**What you will do**
Make an exact copy of the entries below and leave any picture out of it.

**Data provided**

____________________

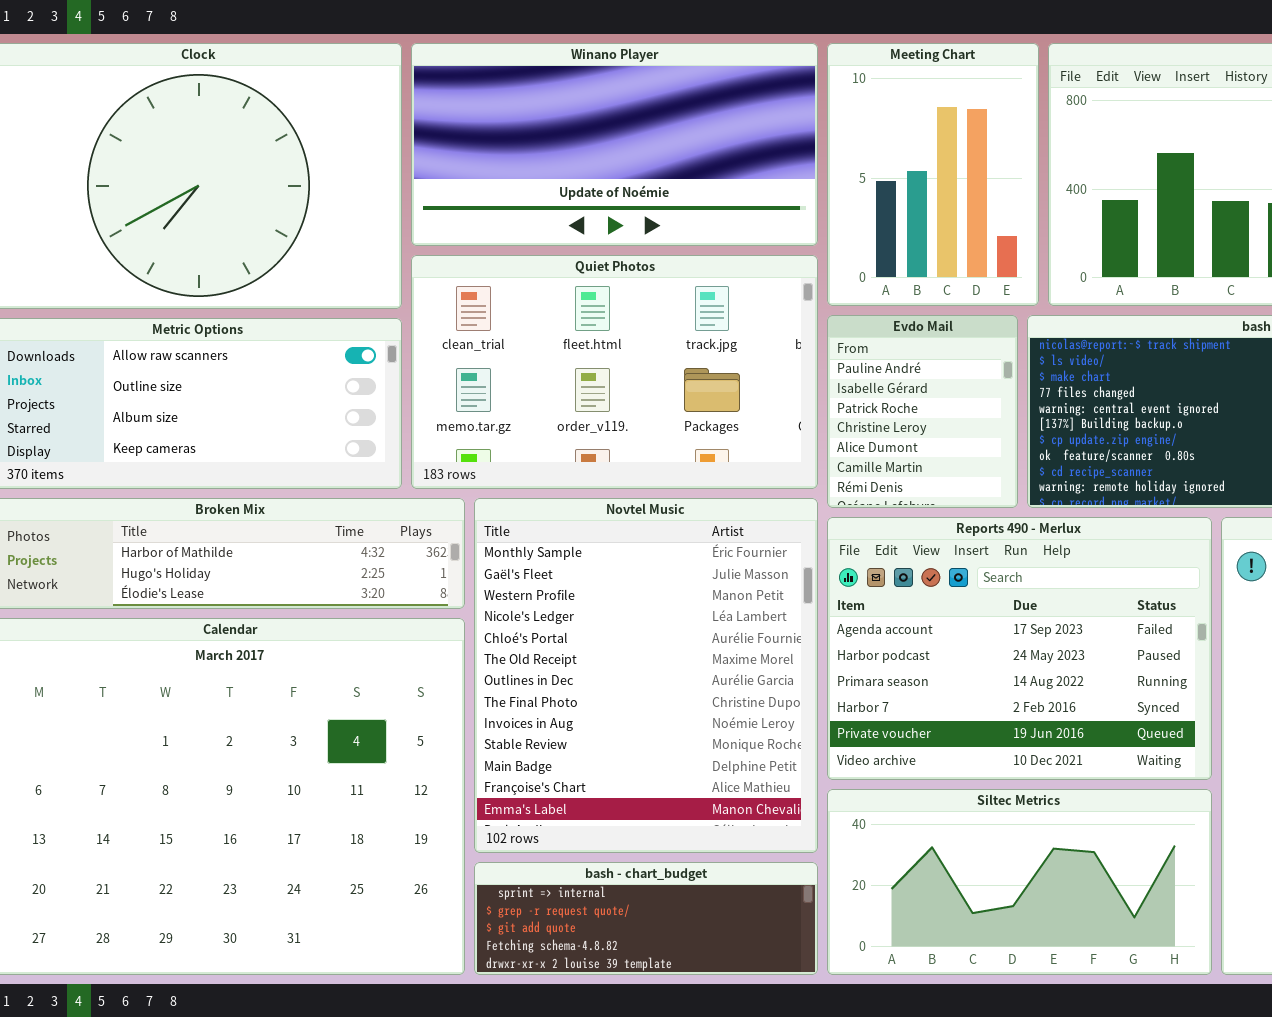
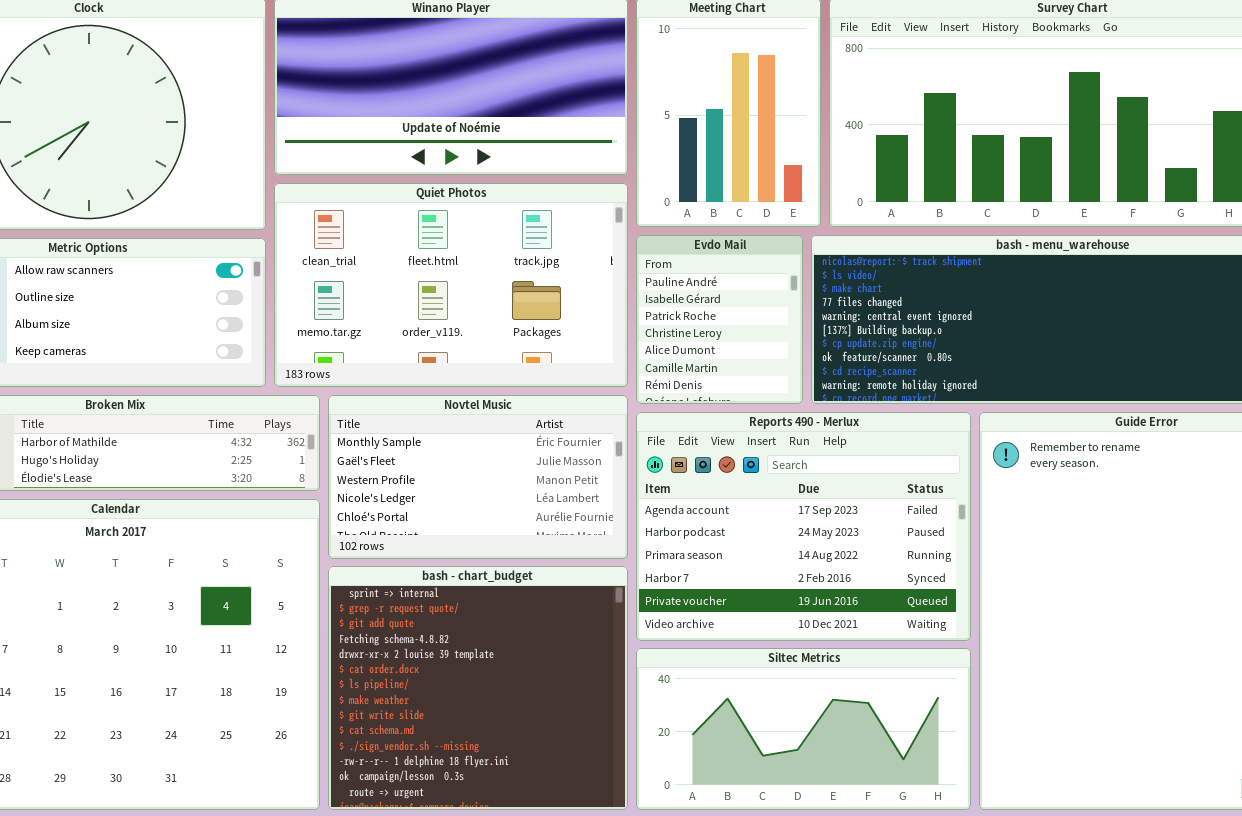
Novtel Music: [474,498,818,853] -> [328,395,628,559], resized
bash - chart_budget: [474,862,818,975] -> [328,566,628,810], resized

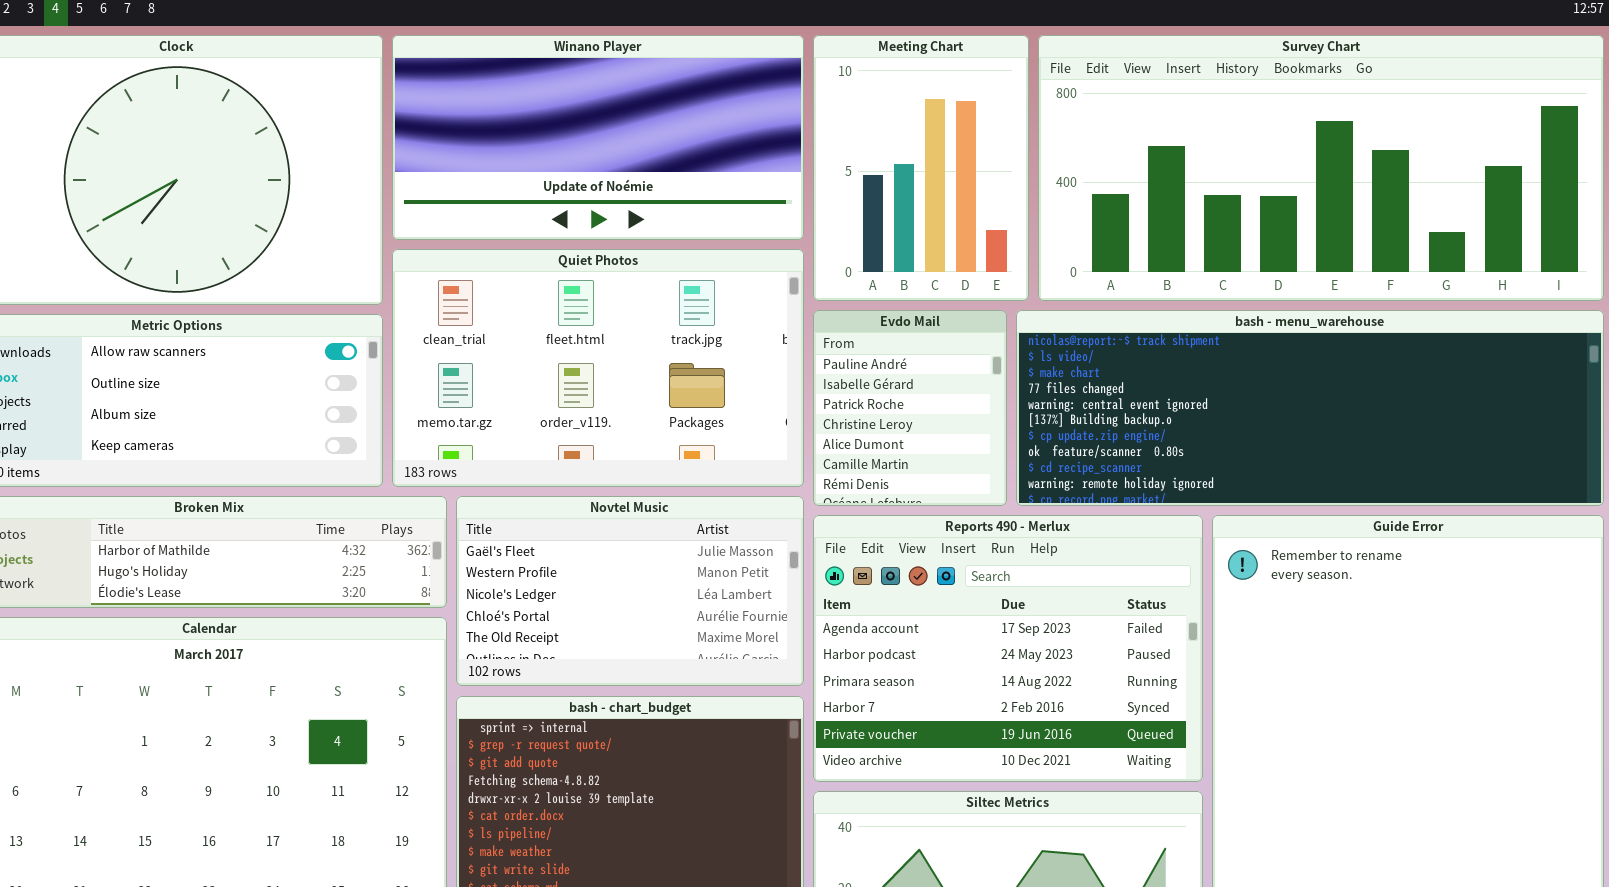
Novtel Music: [328,395,628,559] -> [456,496,804,686], scrolled down 1 row

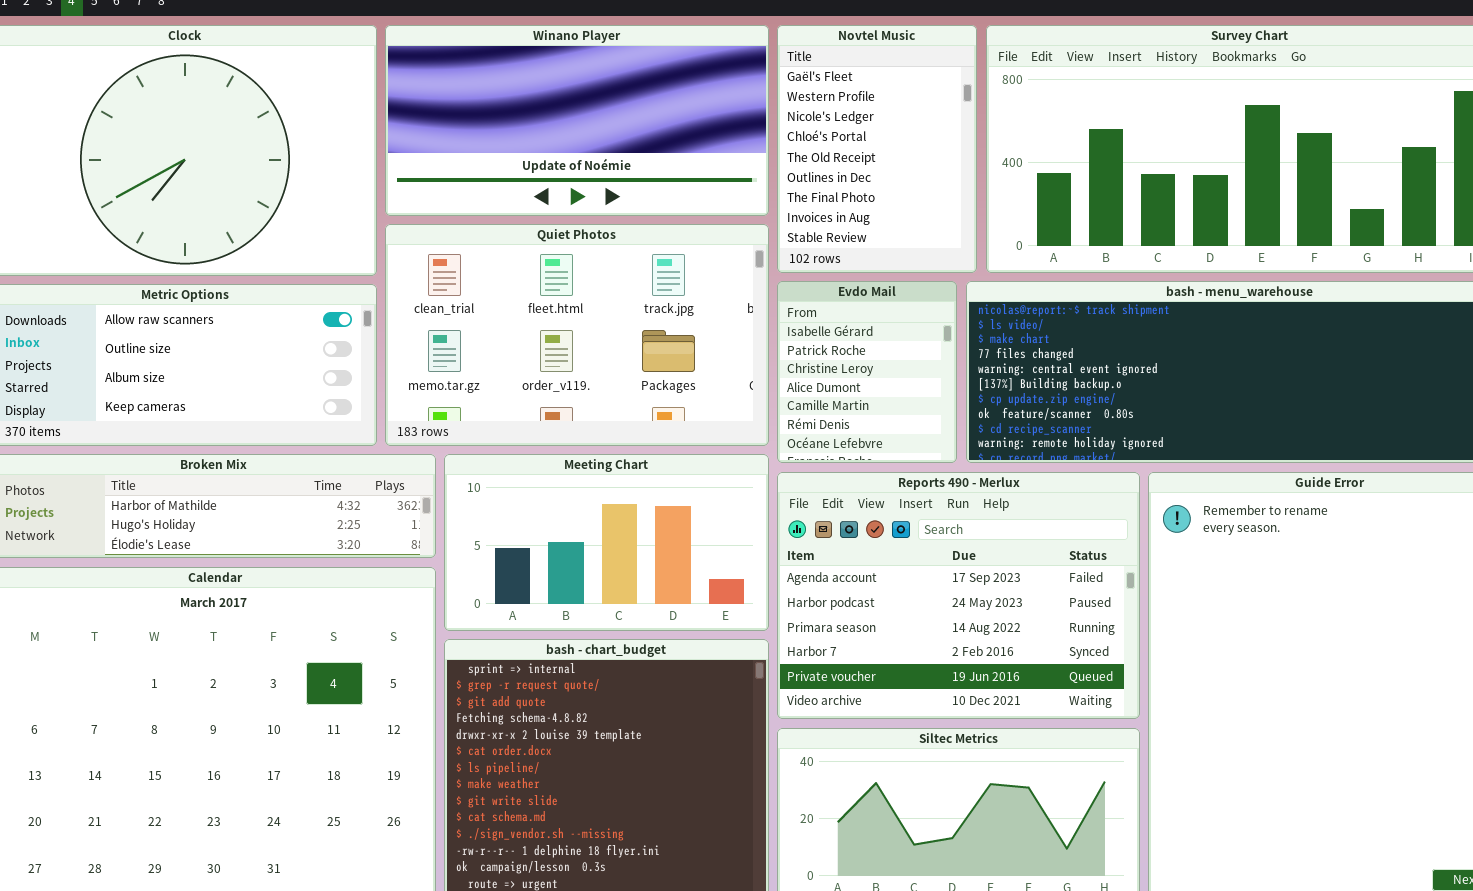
Meeting Chart: [813,35,1029,301] -> [444,454,769,631], moved, resized
Evdo Mail: [813,310,1007,506] -> [777,281,957,463], scrolled down 1 row
Novtel Music: [456,496,804,686] -> [777,25,977,273], moved, resized

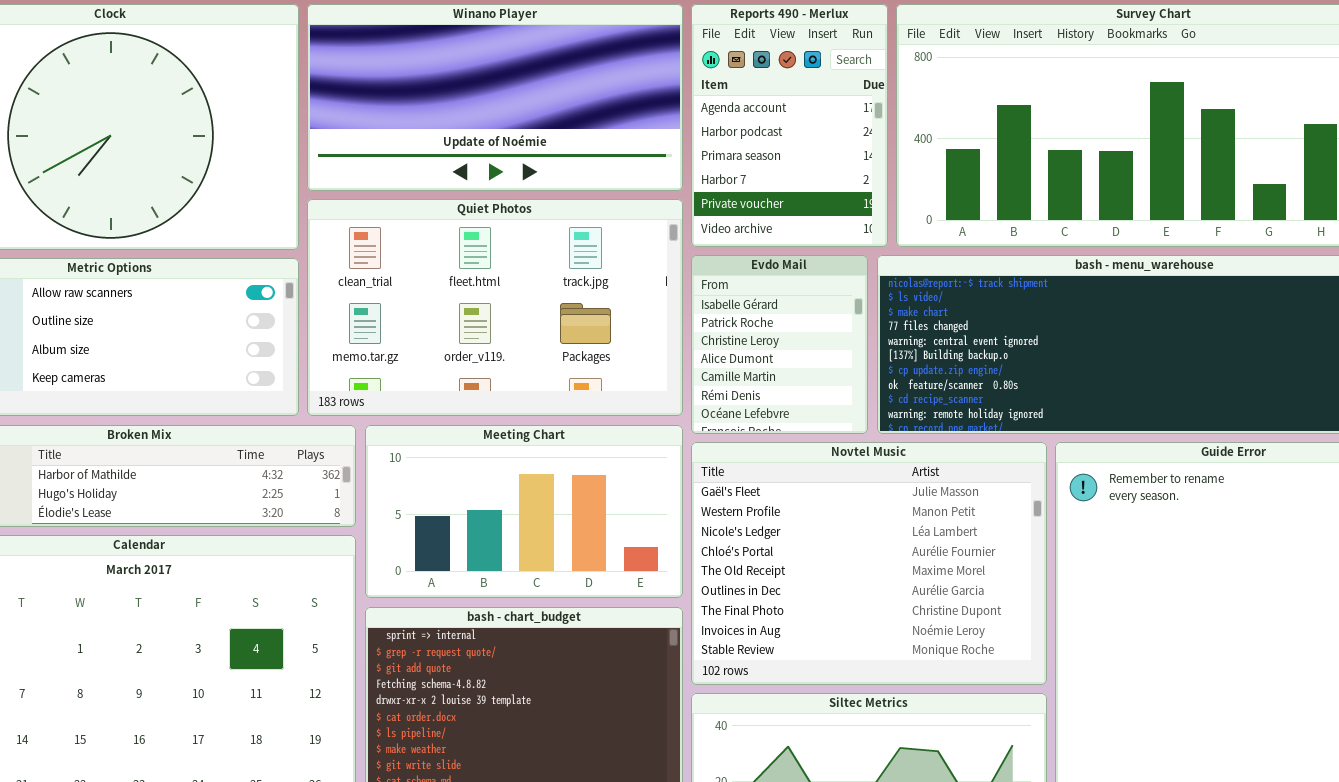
Novtel Music: [777,25,977,273] -> [691,442,1047,685], moved, resized
Reports 490 - Merlux: [777,472,1140,719] -> [691,4,888,247], moved, resized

____________________

**Response box**
Novtel Music: [474,498,818,853] -> [328,395,628,559], resized
bash - chart_budget: [474,862,818,975] -> [328,566,628,810], resized

Novtel Music: [328,395,628,559] -> [456,496,804,686], scrolled down 1 row

Meeting Chart: [813,35,1029,301] -> [444,454,769,631], moved, resized
Evdo Mail: [813,310,1007,506] -> [777,281,957,463], scrolled down 1 row
Novtel Music: [456,496,804,686] -> [777,25,977,273], moved, resized

Novtel Music: [777,25,977,273] -> [691,442,1047,685], moved, resized
Reports 490 - Merlux: [777,472,1140,719] -> [691,4,888,247], moved, resized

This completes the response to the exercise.